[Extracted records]
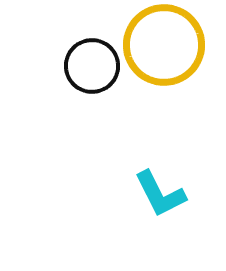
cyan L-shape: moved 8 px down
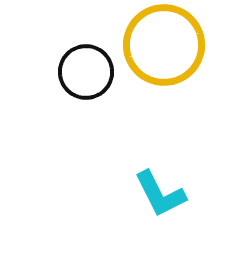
black circle: moved 6 px left, 6 px down
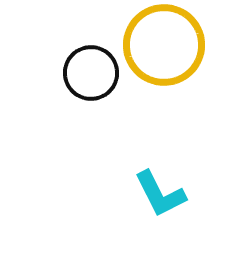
black circle: moved 5 px right, 1 px down
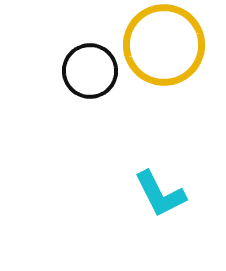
black circle: moved 1 px left, 2 px up
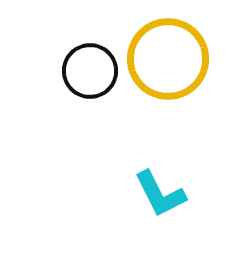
yellow circle: moved 4 px right, 14 px down
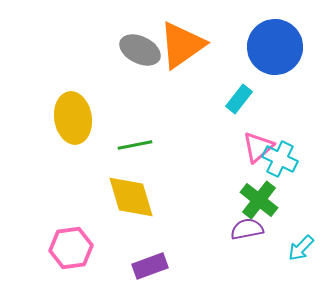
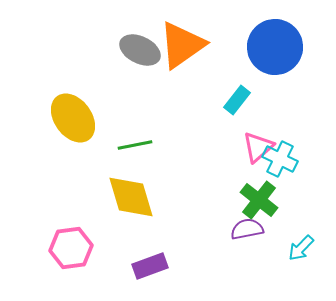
cyan rectangle: moved 2 px left, 1 px down
yellow ellipse: rotated 27 degrees counterclockwise
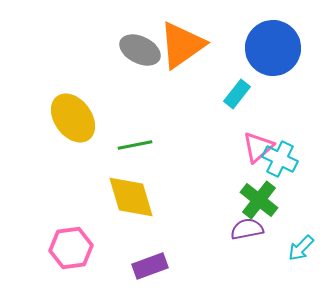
blue circle: moved 2 px left, 1 px down
cyan rectangle: moved 6 px up
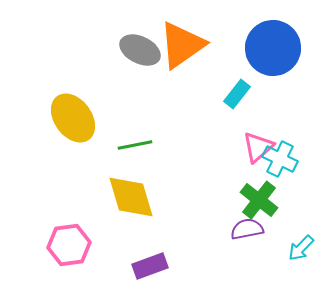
pink hexagon: moved 2 px left, 3 px up
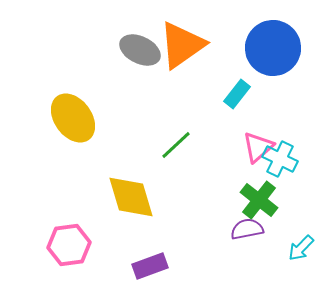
green line: moved 41 px right; rotated 32 degrees counterclockwise
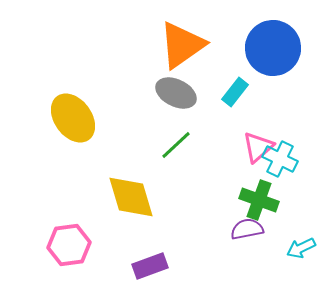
gray ellipse: moved 36 px right, 43 px down
cyan rectangle: moved 2 px left, 2 px up
green cross: rotated 18 degrees counterclockwise
cyan arrow: rotated 20 degrees clockwise
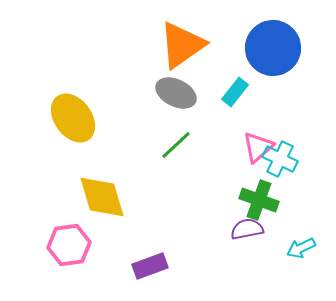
yellow diamond: moved 29 px left
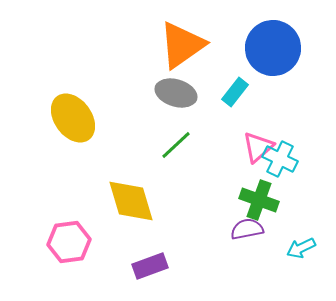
gray ellipse: rotated 9 degrees counterclockwise
yellow diamond: moved 29 px right, 4 px down
pink hexagon: moved 3 px up
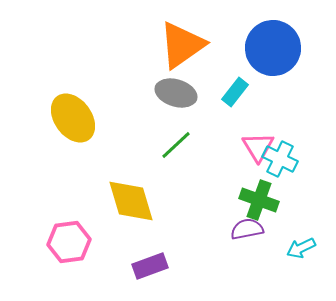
pink triangle: rotated 20 degrees counterclockwise
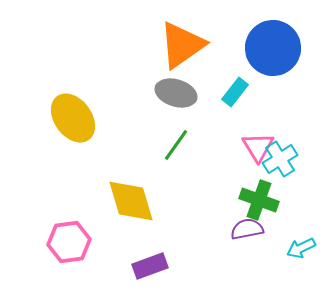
green line: rotated 12 degrees counterclockwise
cyan cross: rotated 32 degrees clockwise
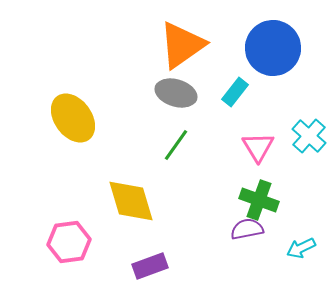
cyan cross: moved 29 px right, 23 px up; rotated 16 degrees counterclockwise
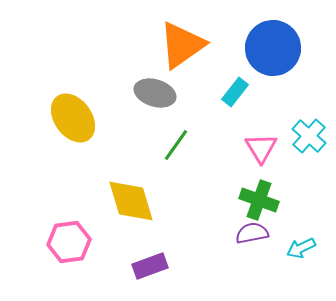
gray ellipse: moved 21 px left
pink triangle: moved 3 px right, 1 px down
purple semicircle: moved 5 px right, 4 px down
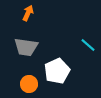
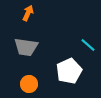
white pentagon: moved 12 px right
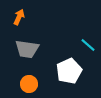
orange arrow: moved 9 px left, 4 px down
gray trapezoid: moved 1 px right, 2 px down
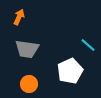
white pentagon: moved 1 px right
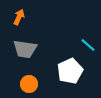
gray trapezoid: moved 2 px left
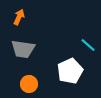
gray trapezoid: moved 2 px left
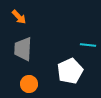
orange arrow: rotated 112 degrees clockwise
cyan line: rotated 35 degrees counterclockwise
gray trapezoid: rotated 85 degrees clockwise
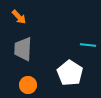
white pentagon: moved 2 px down; rotated 15 degrees counterclockwise
orange circle: moved 1 px left, 1 px down
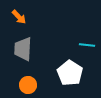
cyan line: moved 1 px left
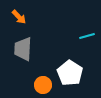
cyan line: moved 9 px up; rotated 21 degrees counterclockwise
orange circle: moved 15 px right
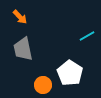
orange arrow: moved 1 px right
cyan line: rotated 14 degrees counterclockwise
gray trapezoid: rotated 15 degrees counterclockwise
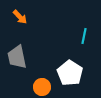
cyan line: moved 3 px left; rotated 49 degrees counterclockwise
gray trapezoid: moved 6 px left, 8 px down
orange circle: moved 1 px left, 2 px down
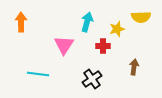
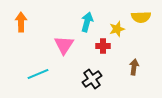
cyan line: rotated 30 degrees counterclockwise
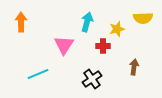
yellow semicircle: moved 2 px right, 1 px down
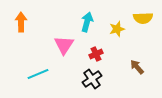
red cross: moved 7 px left, 8 px down; rotated 24 degrees counterclockwise
brown arrow: moved 3 px right; rotated 49 degrees counterclockwise
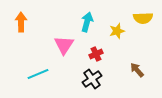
yellow star: moved 2 px down
brown arrow: moved 3 px down
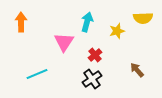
pink triangle: moved 3 px up
red cross: moved 1 px left, 1 px down; rotated 16 degrees counterclockwise
cyan line: moved 1 px left
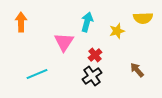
black cross: moved 3 px up
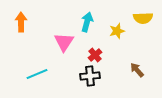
black cross: moved 2 px left; rotated 30 degrees clockwise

▸ **Job**: Repeat every line of the records above word for word, leaving out the picture lines.

▸ **Written answer**:
cyan L-shape: moved 8 px down
black circle: moved 6 px left, 6 px down
black circle: moved 5 px right, 1 px down
black circle: moved 1 px left, 2 px up
yellow circle: moved 4 px right, 14 px down
cyan rectangle: moved 2 px left, 1 px down
yellow ellipse: rotated 27 degrees counterclockwise
blue circle: moved 2 px left, 1 px down
cyan rectangle: moved 6 px up
pink hexagon: moved 2 px left, 3 px up
green line: moved 41 px right; rotated 32 degrees counterclockwise
gray ellipse: moved 36 px right, 43 px down
cyan rectangle: moved 2 px left, 2 px up
green cross: rotated 18 degrees counterclockwise
cyan arrow: rotated 20 degrees clockwise
yellow diamond: moved 29 px left
gray ellipse: rotated 9 degrees counterclockwise
yellow diamond: moved 29 px right, 4 px down
pink hexagon: moved 3 px up
pink triangle: rotated 20 degrees counterclockwise
green line: rotated 12 degrees counterclockwise
cyan cross: rotated 32 degrees clockwise
cyan cross: moved 29 px right, 23 px up; rotated 16 degrees counterclockwise
gray ellipse: moved 21 px left
pink triangle: moved 3 px right, 1 px down
purple semicircle: moved 5 px right, 4 px down
white pentagon: moved 12 px right
orange arrow: moved 9 px left, 4 px down
gray trapezoid: moved 1 px right, 2 px down
white pentagon: moved 1 px right
gray trapezoid: moved 2 px left
gray trapezoid: moved 2 px left
orange arrow: rotated 112 degrees clockwise
cyan line: rotated 35 degrees counterclockwise
gray trapezoid: rotated 85 degrees clockwise
white pentagon: moved 2 px down; rotated 15 degrees counterclockwise
orange circle: moved 1 px left, 1 px down
cyan line: moved 1 px left
cyan line: moved 9 px up; rotated 21 degrees counterclockwise
orange circle: moved 15 px right
orange arrow: moved 1 px right
cyan line: rotated 14 degrees counterclockwise
gray trapezoid: rotated 15 degrees counterclockwise
cyan line: moved 3 px left; rotated 49 degrees counterclockwise
gray trapezoid: moved 6 px left, 8 px down
orange circle: moved 1 px left, 2 px down
cyan line: rotated 30 degrees counterclockwise
yellow semicircle: moved 2 px right, 1 px down
red cross: moved 7 px left, 8 px down; rotated 24 degrees counterclockwise
brown arrow: moved 3 px right; rotated 49 degrees counterclockwise
yellow star: moved 2 px down
brown arrow: moved 3 px down
pink triangle: moved 3 px up
red cross: moved 1 px left, 1 px down; rotated 16 degrees counterclockwise
cyan line: moved 1 px left
black cross: moved 3 px up
black cross: moved 2 px left; rotated 30 degrees clockwise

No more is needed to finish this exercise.